### Data segment
+ + + + + + +
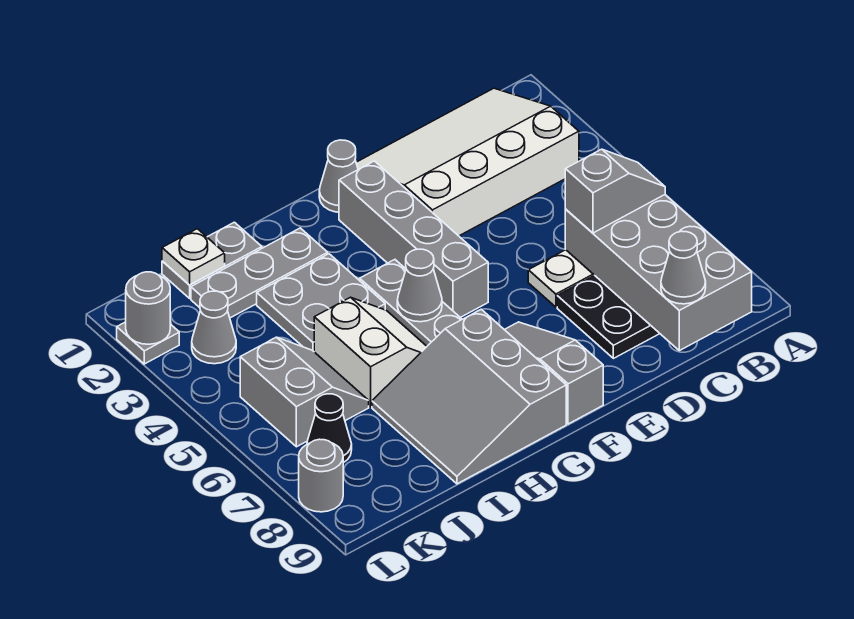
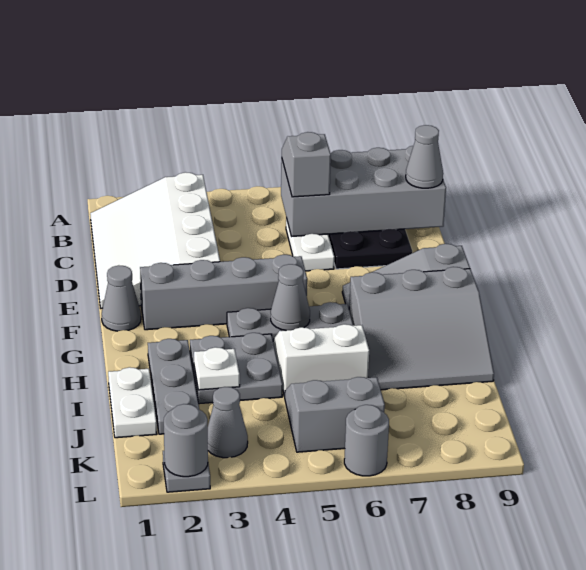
grey plate I1:J1 level 1 -> white plate I1:J1 level 1
white plate J1 level 2 -> white plate I3 level 2
black cone K7 level 1 -> none
grey round brick L8 level 1 -> grey round brick L6 level 1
+ + + + + + +
### Task item
Write out the whole of the data exactly; the pictures stay out.

### Expected answer
grey plate I1:J1 level 1 -> white plate I1:J1 level 1
white plate J1 level 2 -> white plate I3 level 2
black cone K7 level 1 -> none
grey round brick L8 level 1 -> grey round brick L6 level 1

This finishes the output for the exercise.